• **WHAT IS REQUIRED**:
Which lines in the records below mention the word "shelving"? Copy each one out.
═════ DATA FOR THE TASK ═════
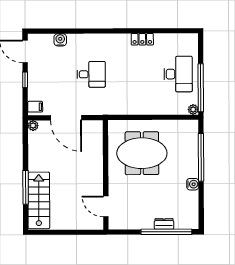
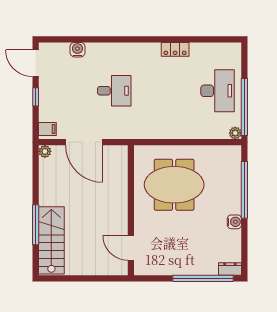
dresser: (164, 224) -> (230, 269), moved

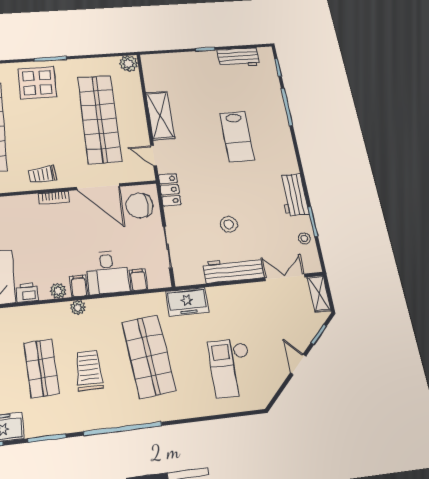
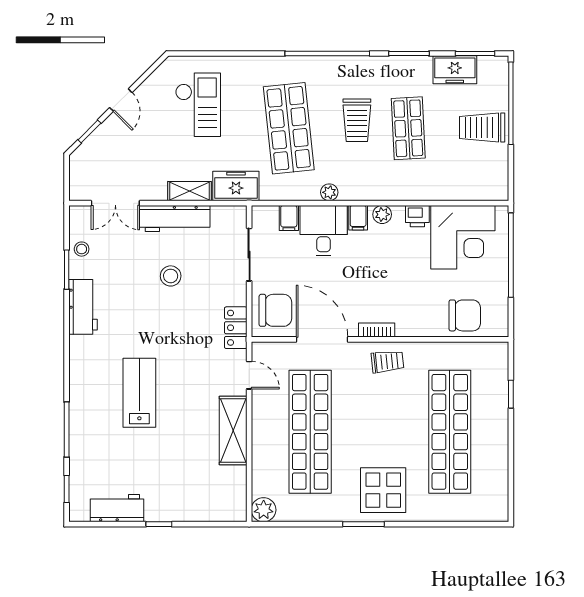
shelving: (319, 294) -> (190, 191), moved, turned 90
plant: (78, 308) -> (329, 192), moved

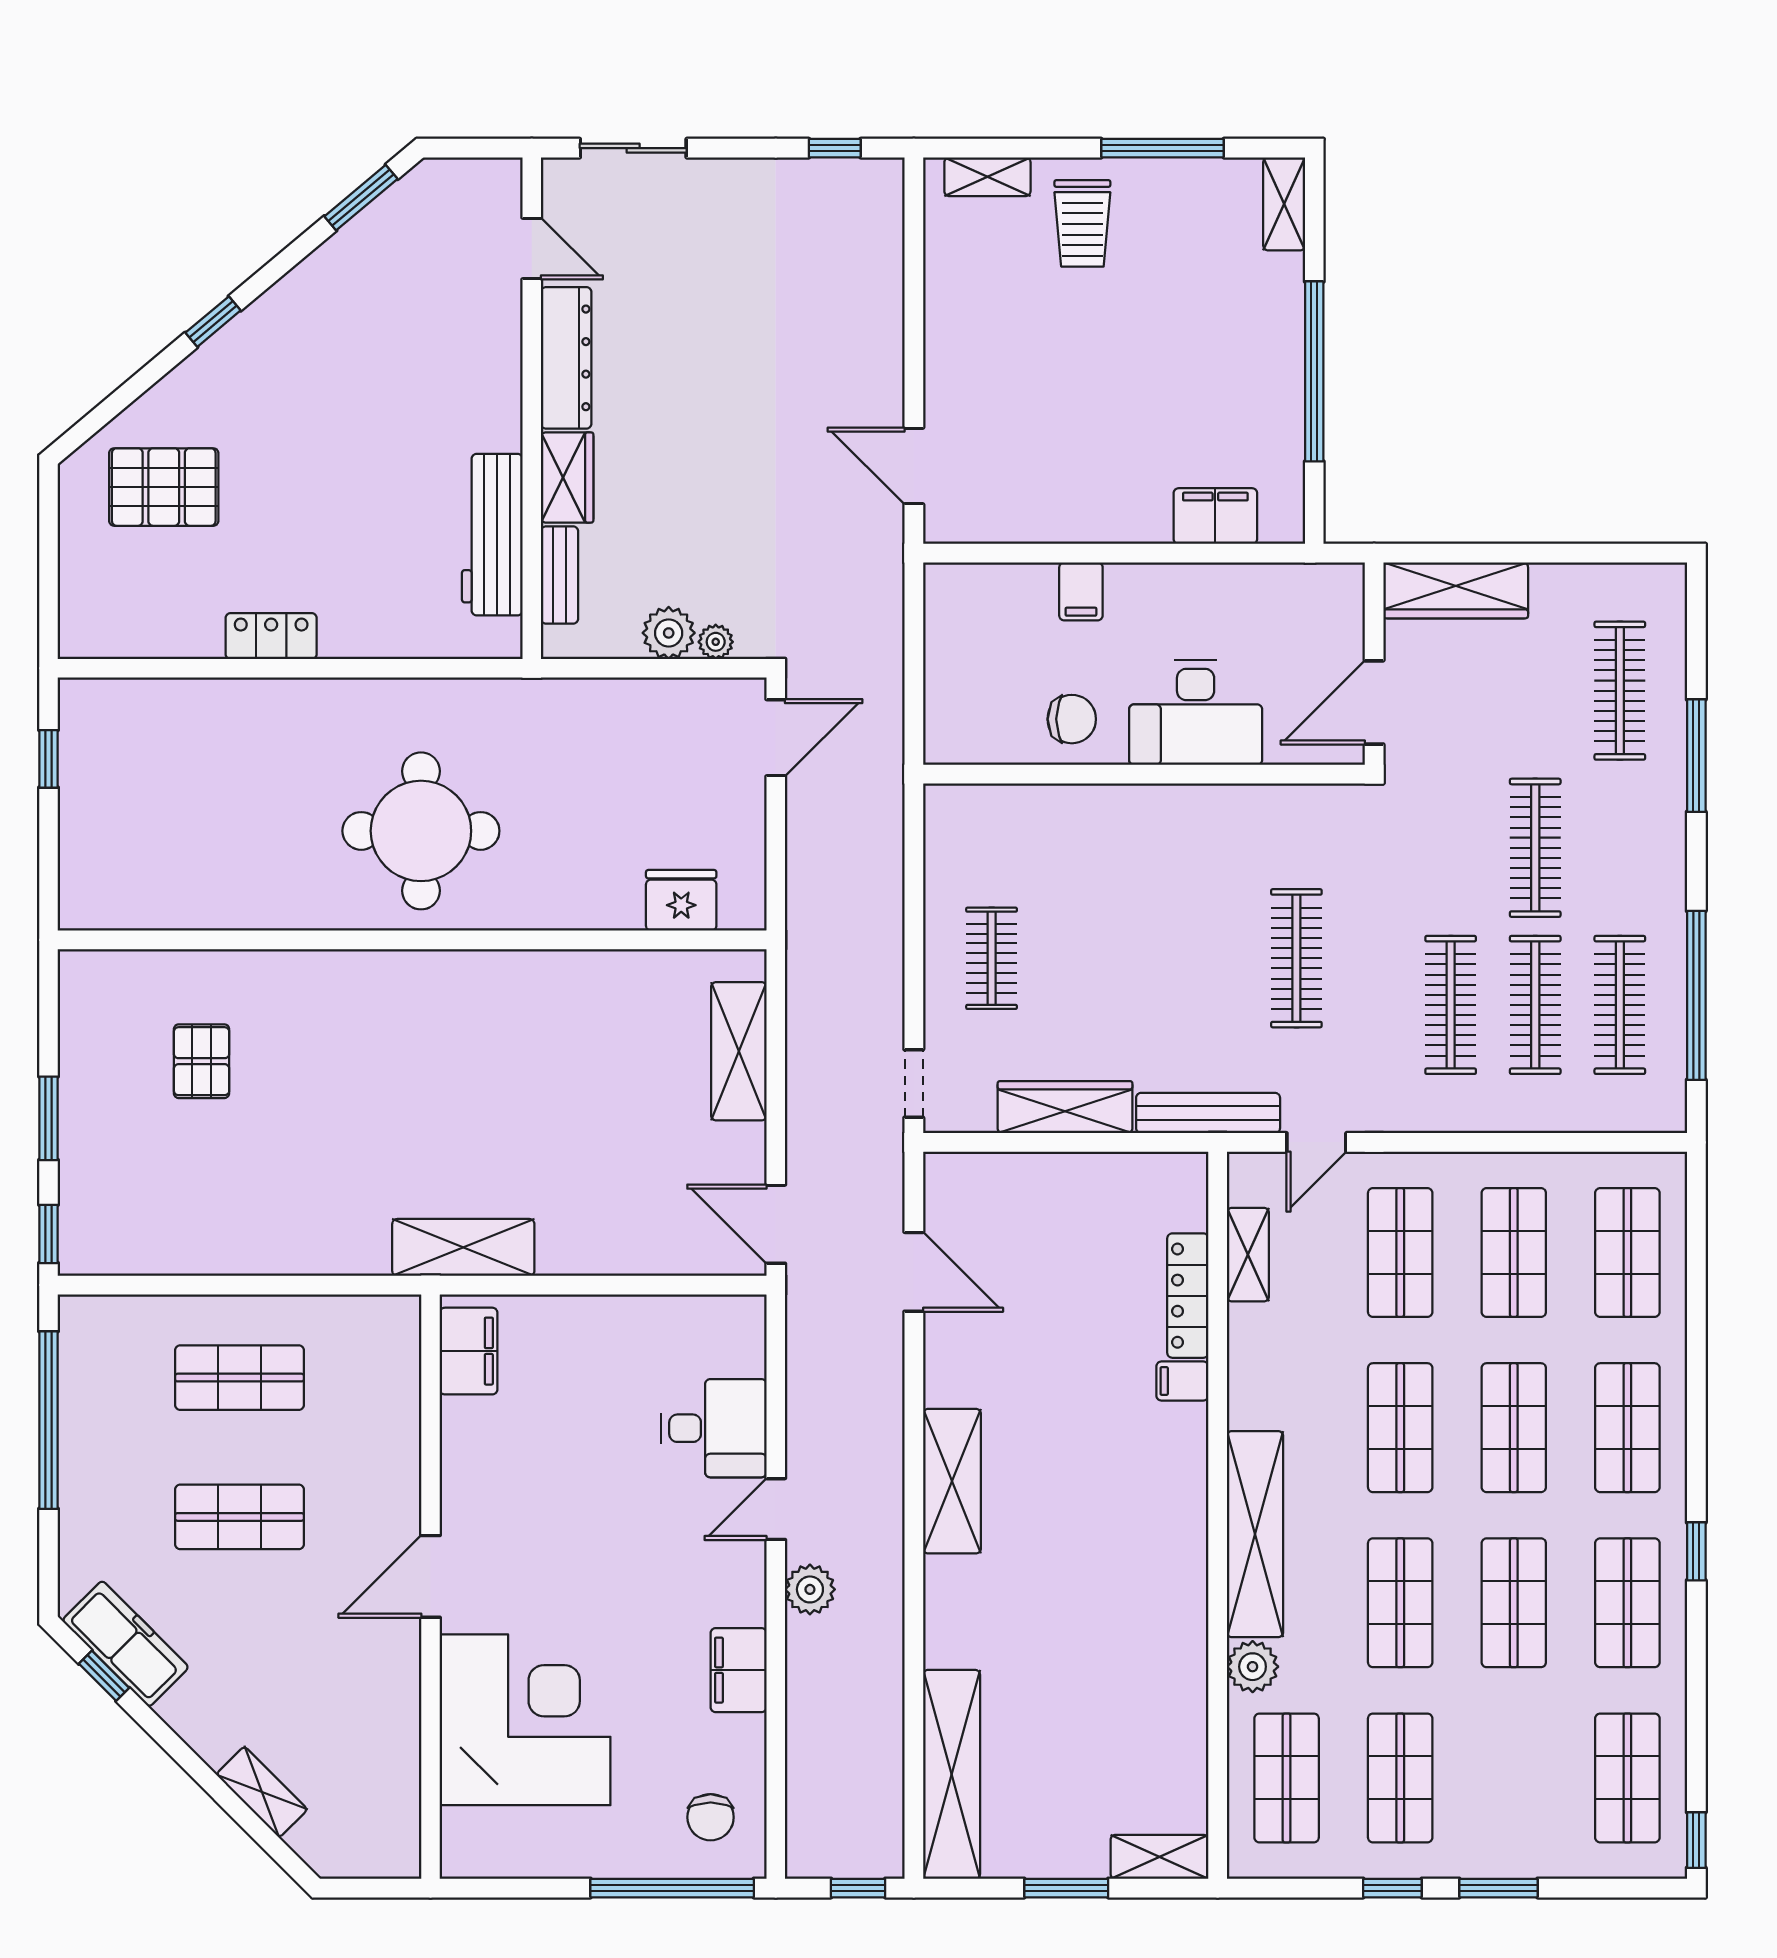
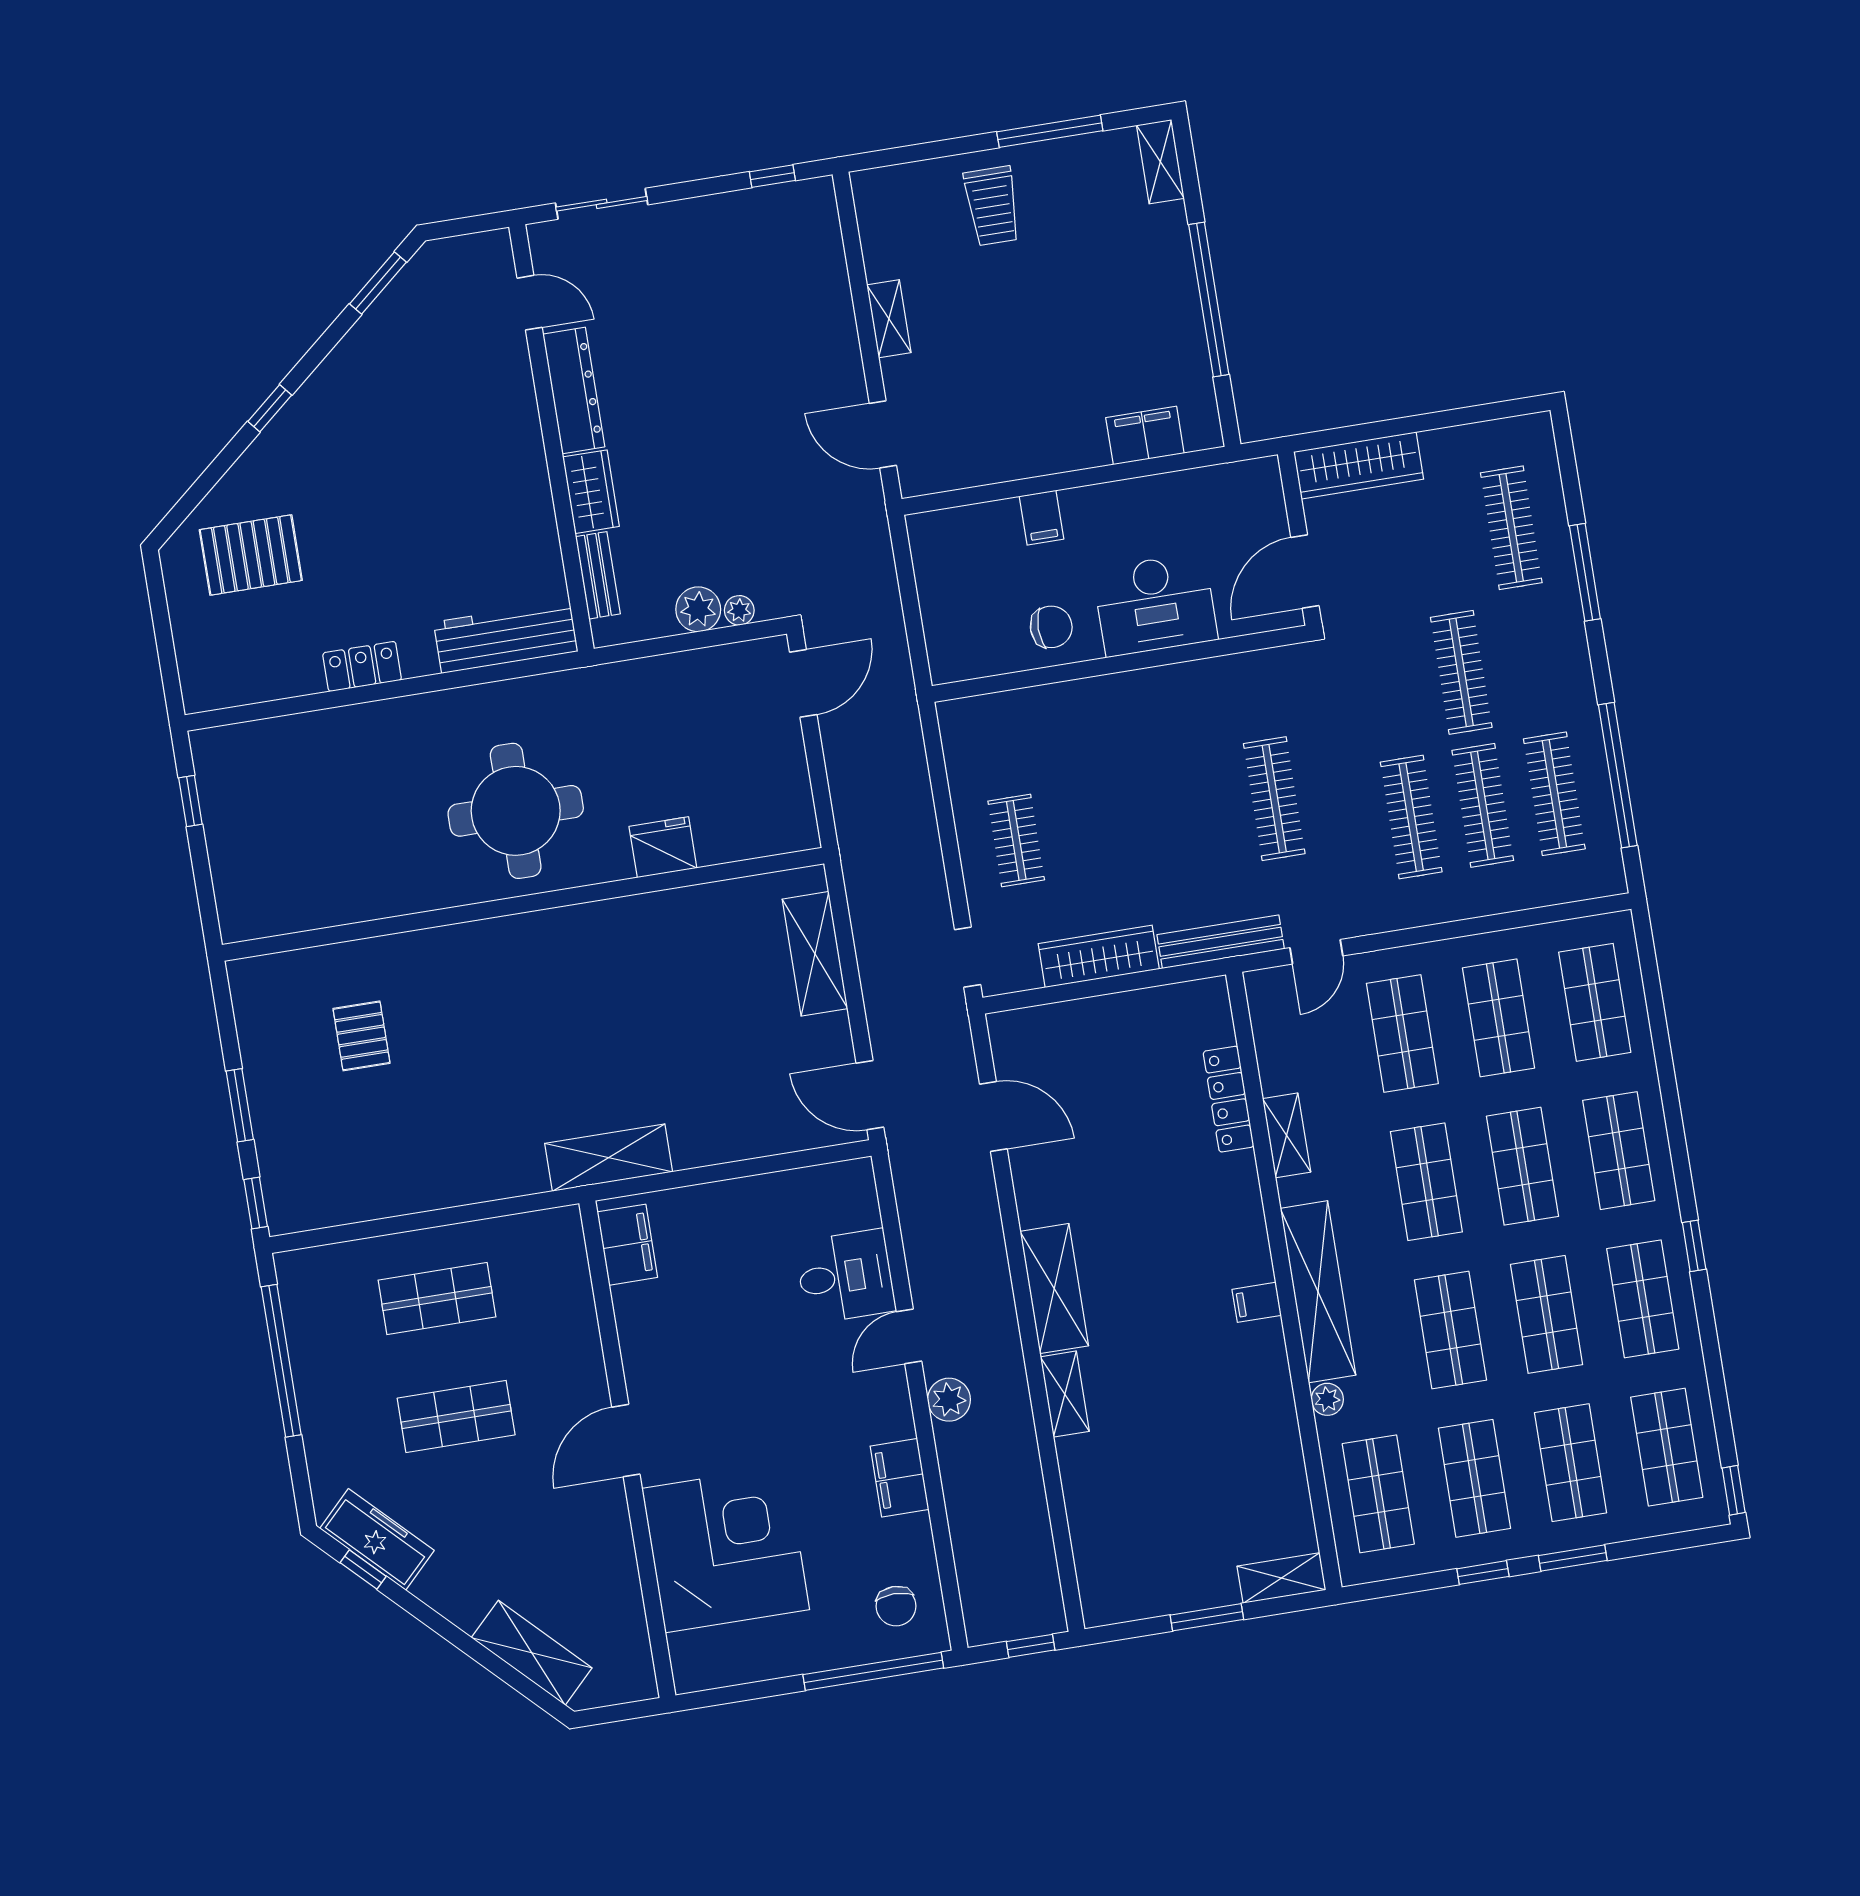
shelving: (987, 177) -> (889, 319), moved, turned 90
workbench: (492, 535) -> (506, 637), moved, turned 90
fridge: (681, 900) -> (663, 847), moved
shelving: (1248, 1255) -> (1287, 1135), moved
filing cabinet: (1182, 1381) -> (1257, 1302), moved
plant: (1253, 1667) -> (1327, 1399), width x0.73, depth x0.73
shelving: (952, 1774) -> (1065, 1394), moved, width x0.45, depth x0.75
shop shelf: (1514, 1778) -> (1571, 1463), added
shelving: (262, 1792) -> (532, 1653), width x1.50, depth x1.33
═════
• **WRITTEN ANSWER**:
shelving: (319, 294) -> (190, 191), moved, turned 90
shelving: (987, 177) -> (889, 319), moved, turned 90
shelving: (1248, 1255) -> (1287, 1135), moved
shelving: (952, 1774) -> (1065, 1394), moved, width x0.45, depth x0.75
shelving: (262, 1792) -> (532, 1653), width x1.50, depth x1.33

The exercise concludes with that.